## WHAT IS REQUIRED
Copy out every line of the data that has the word "orange" somewhere in it.

## RECORDED INFORMATION
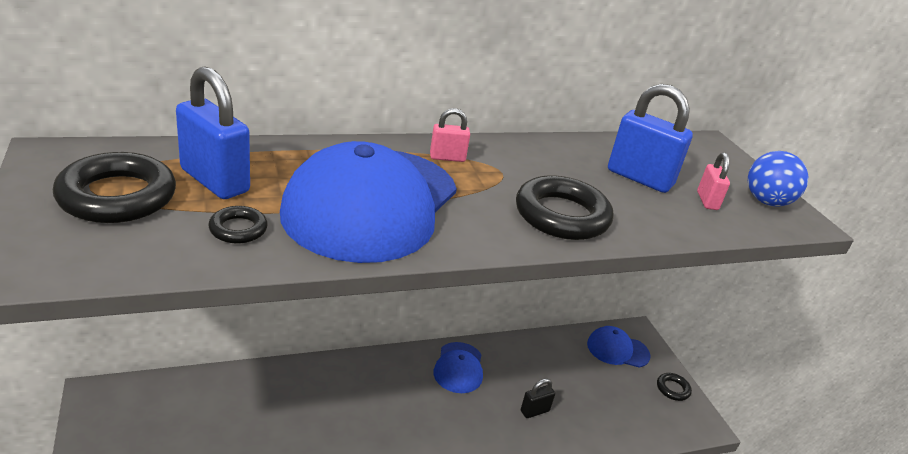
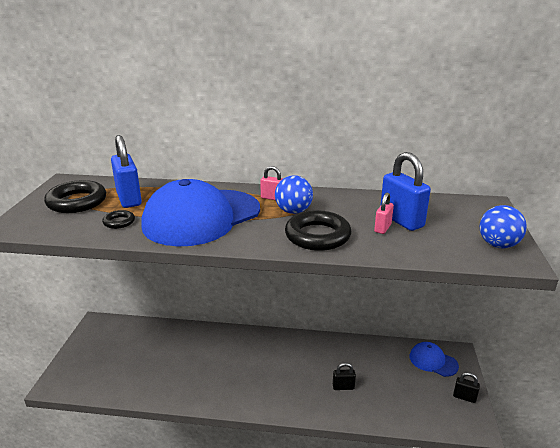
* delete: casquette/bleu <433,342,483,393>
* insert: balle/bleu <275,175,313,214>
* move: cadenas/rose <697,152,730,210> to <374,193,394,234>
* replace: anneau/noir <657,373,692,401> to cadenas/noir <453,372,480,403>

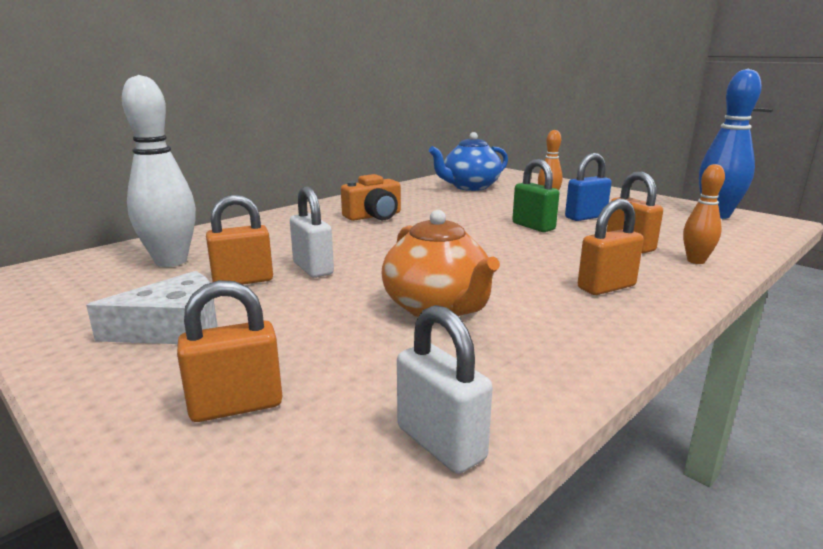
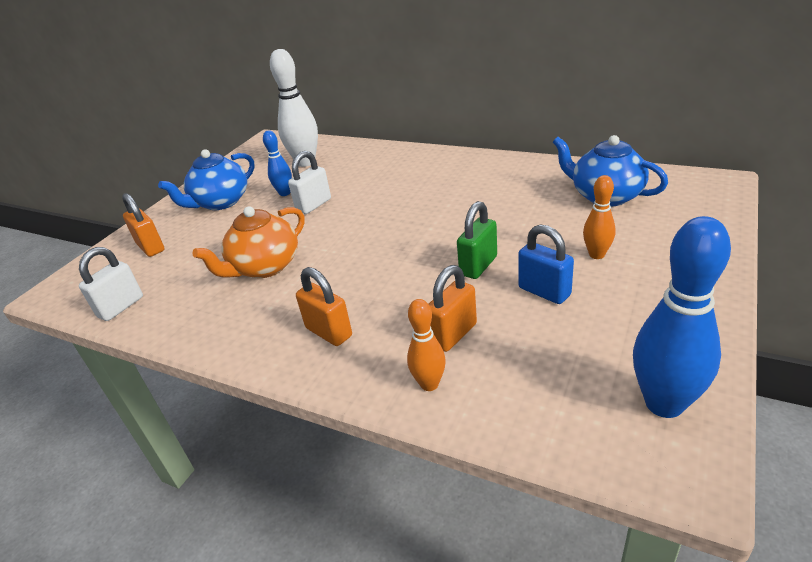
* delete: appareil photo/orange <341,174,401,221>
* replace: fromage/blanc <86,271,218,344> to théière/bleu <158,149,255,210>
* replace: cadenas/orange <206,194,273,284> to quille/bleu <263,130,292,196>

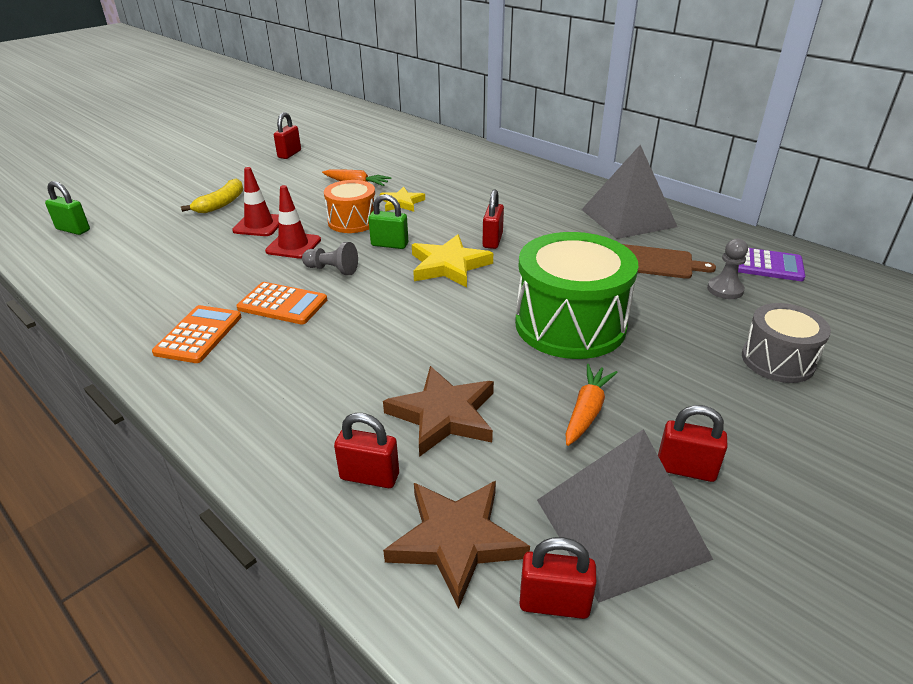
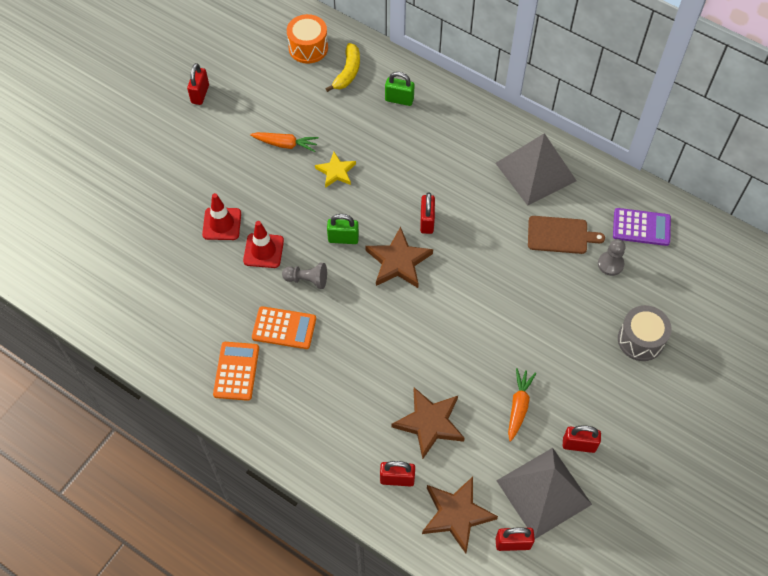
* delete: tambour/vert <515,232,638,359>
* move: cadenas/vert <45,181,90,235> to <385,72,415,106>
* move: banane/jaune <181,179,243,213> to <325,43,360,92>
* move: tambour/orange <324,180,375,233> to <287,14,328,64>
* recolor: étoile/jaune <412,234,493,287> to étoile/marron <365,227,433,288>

## ANSWER SPACE
* delete: appareil photo/orange <341,174,401,221>
* replace: cadenas/orange <206,194,273,284> to quille/bleu <263,130,292,196>
* move: tambour/orange <324,180,375,233> to <287,14,328,64>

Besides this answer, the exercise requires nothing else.